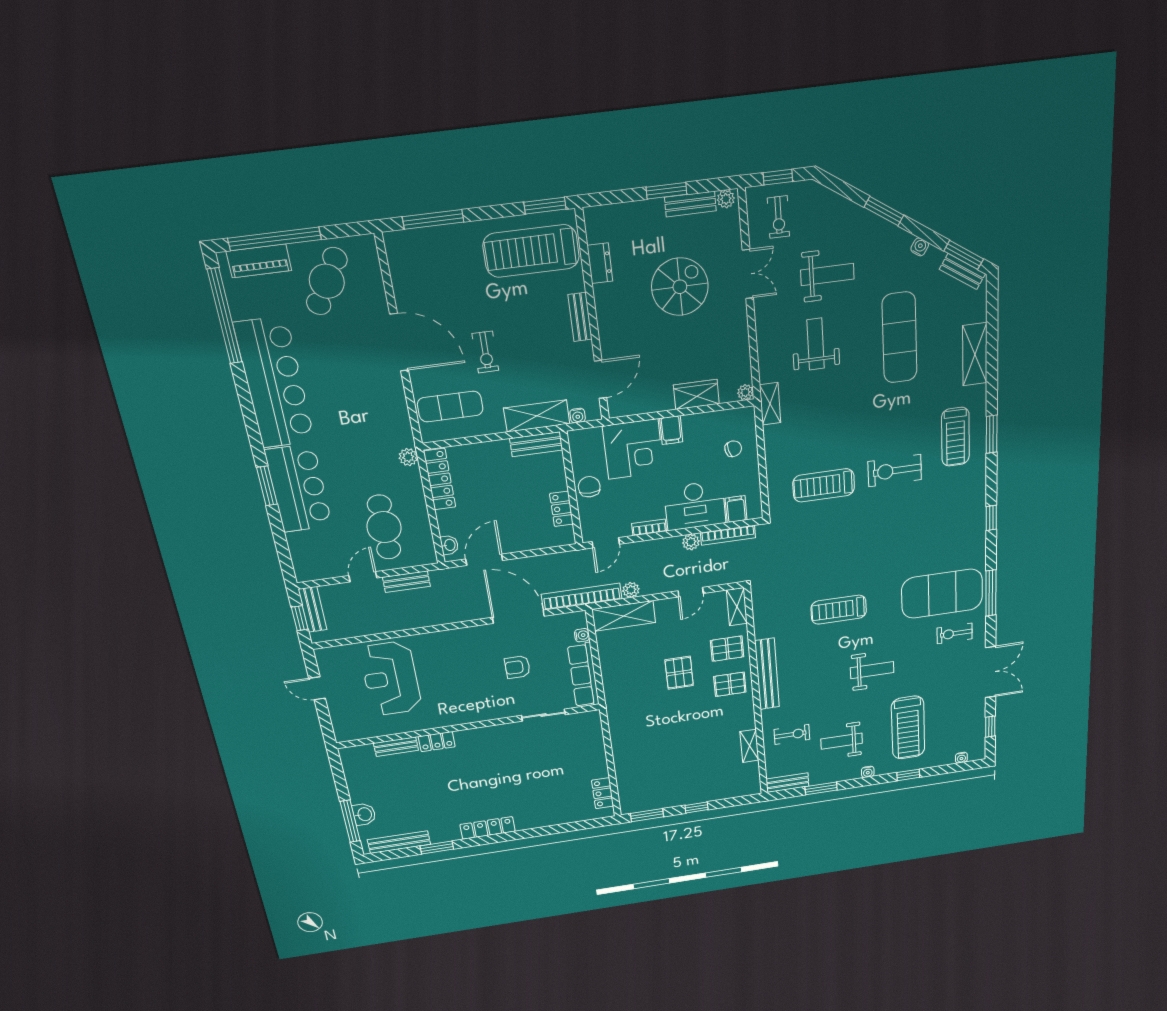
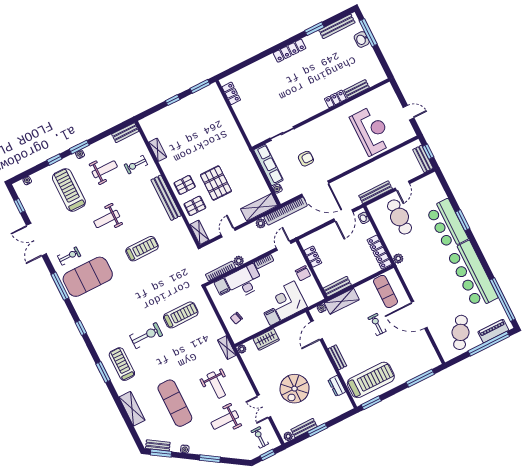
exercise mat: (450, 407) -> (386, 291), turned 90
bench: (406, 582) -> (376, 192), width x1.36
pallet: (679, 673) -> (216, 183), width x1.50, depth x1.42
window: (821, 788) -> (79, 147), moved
...
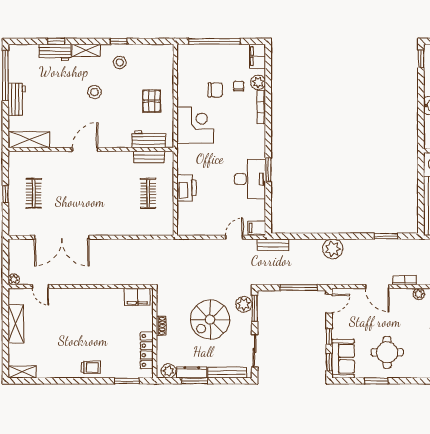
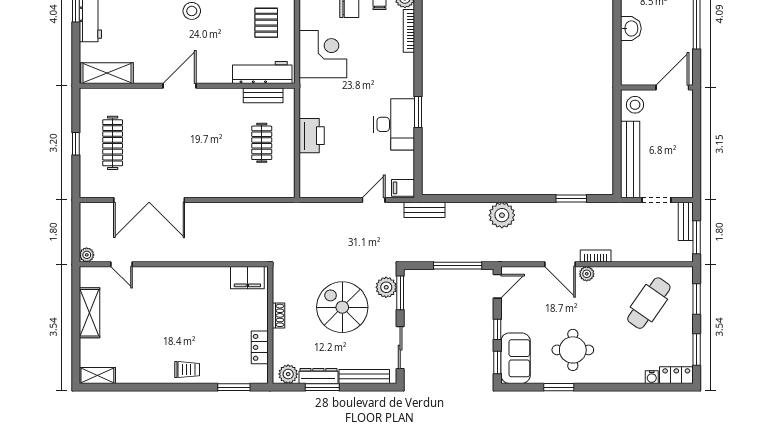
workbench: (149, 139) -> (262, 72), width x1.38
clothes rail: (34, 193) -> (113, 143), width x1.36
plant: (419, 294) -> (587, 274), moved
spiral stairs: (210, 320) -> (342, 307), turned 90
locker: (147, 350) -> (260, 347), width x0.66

Your objective -> Using the entries above, return exactly the lines from the line with "exercise mat: (450, 407)" to the line with "window: (821, 788) -> (79, 147), moved", counting both of those lines.

Task answer ->
exercise mat: (450, 407) -> (386, 291), turned 90
bench: (406, 582) -> (376, 192), width x1.36
pallet: (679, 673) -> (216, 183), width x1.50, depth x1.42
window: (821, 788) -> (79, 147), moved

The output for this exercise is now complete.